=== Begin Enclosure ===
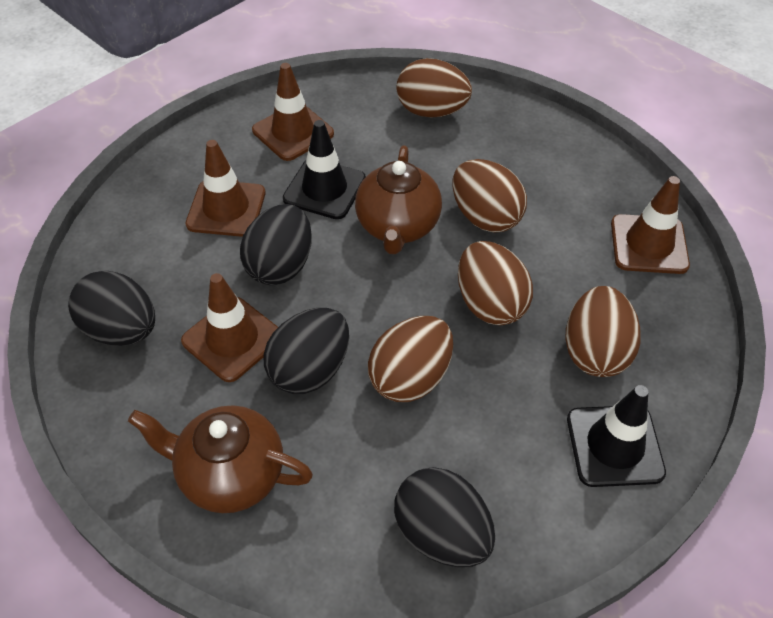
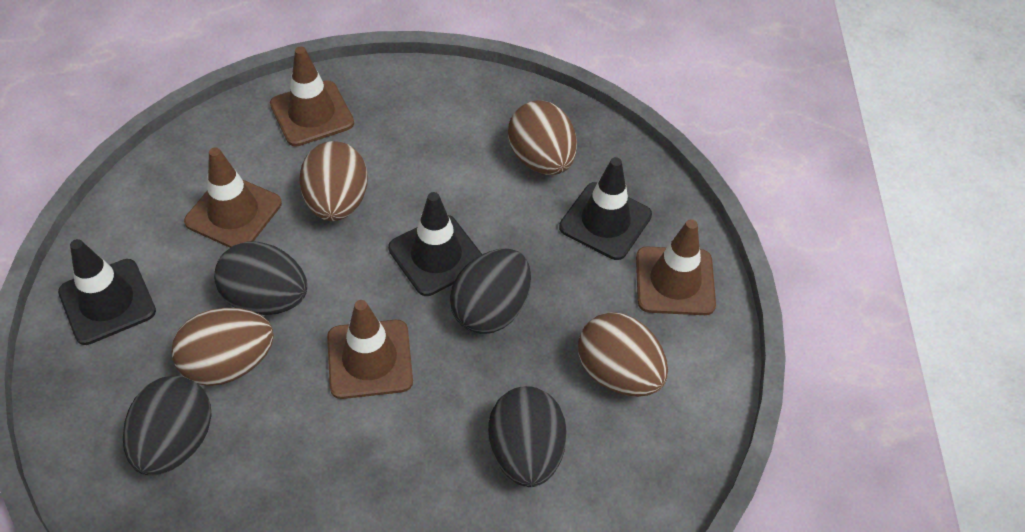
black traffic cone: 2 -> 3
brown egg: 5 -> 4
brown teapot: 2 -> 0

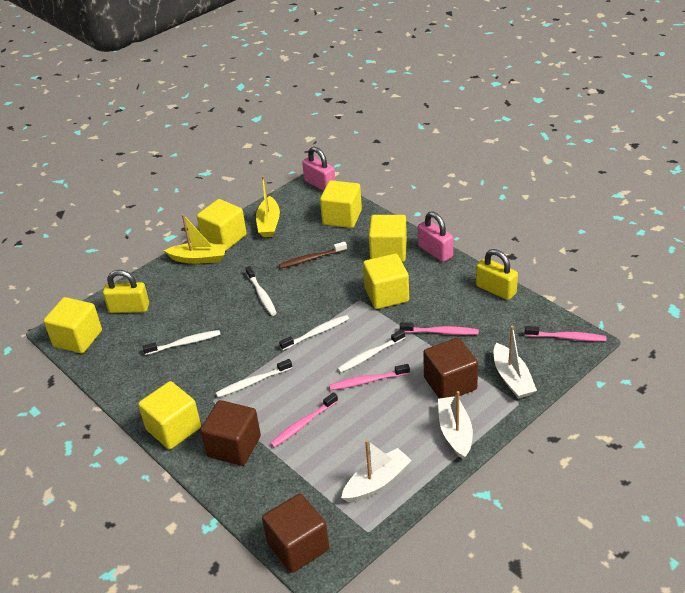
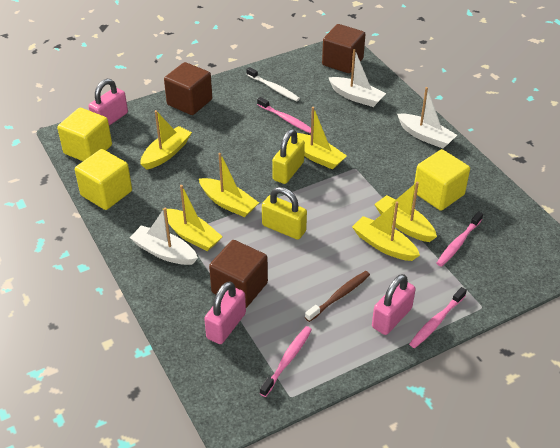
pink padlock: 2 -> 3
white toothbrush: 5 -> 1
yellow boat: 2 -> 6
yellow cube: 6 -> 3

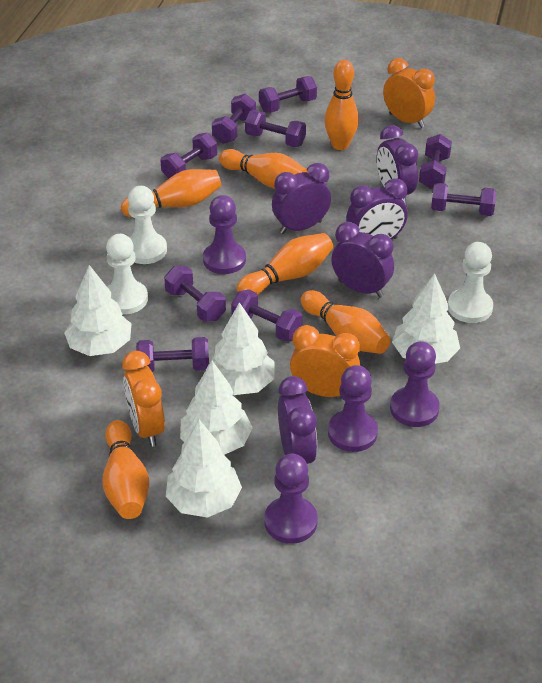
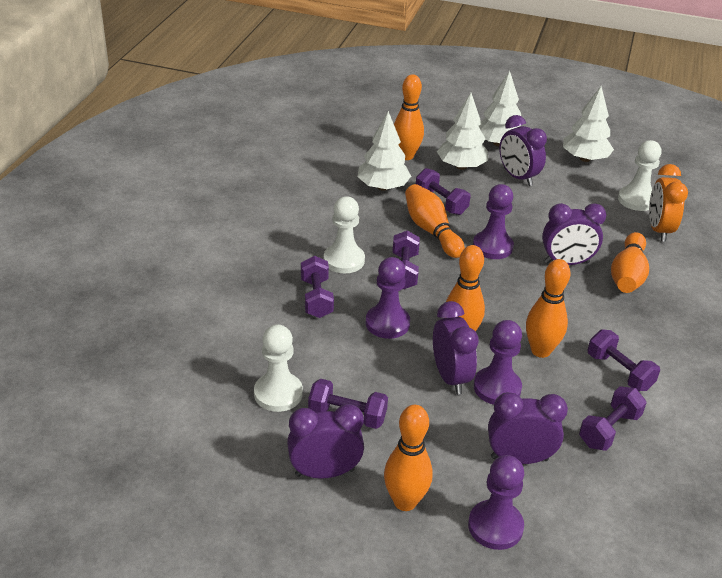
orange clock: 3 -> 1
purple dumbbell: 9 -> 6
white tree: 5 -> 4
=== End Enclosure ===
### WORK ORDER
In the records above, find the line that contains "brown teapot: 2 -> 0", then write it out along with every line after it, exactly, through the last one. Leave the pictures out.

### RESPONSE TO THIS TASK
brown teapot: 2 -> 0

pink padlock: 2 -> 3
white toothbrush: 5 -> 1
yellow boat: 2 -> 6
yellow cube: 6 -> 3

orange clock: 3 -> 1
purple dumbbell: 9 -> 6
white tree: 5 -> 4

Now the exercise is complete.